Provided information Start Marker

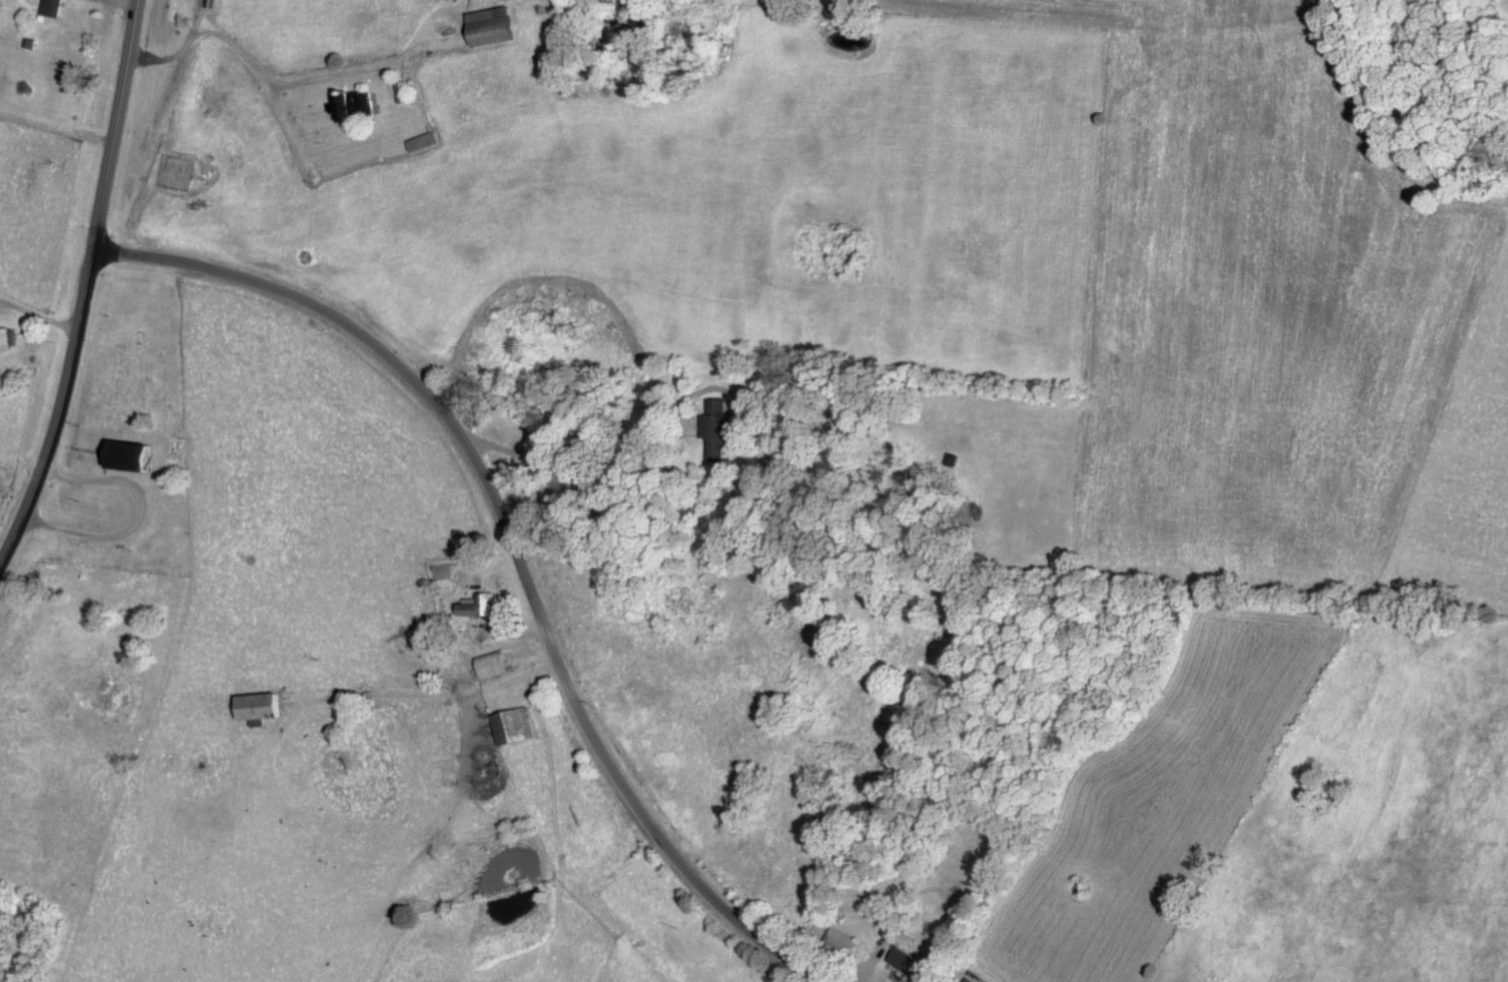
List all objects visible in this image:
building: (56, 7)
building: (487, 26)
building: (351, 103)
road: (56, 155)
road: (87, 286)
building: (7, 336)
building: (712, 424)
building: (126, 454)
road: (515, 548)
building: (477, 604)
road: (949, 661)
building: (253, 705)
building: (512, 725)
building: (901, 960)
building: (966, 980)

Provided information End Marker

# [Assigned task]
Write every entry out again exactly, dropping the pictures.

# [Worked solution]
List all objects visible in this image:
building: (56, 7)
building: (487, 26)
building: (351, 103)
road: (56, 155)
road: (87, 286)
building: (7, 336)
building: (712, 424)
building: (126, 454)
road: (515, 548)
building: (477, 604)
road: (949, 661)
building: (253, 705)
building: (512, 725)
building: (901, 960)
building: (966, 980)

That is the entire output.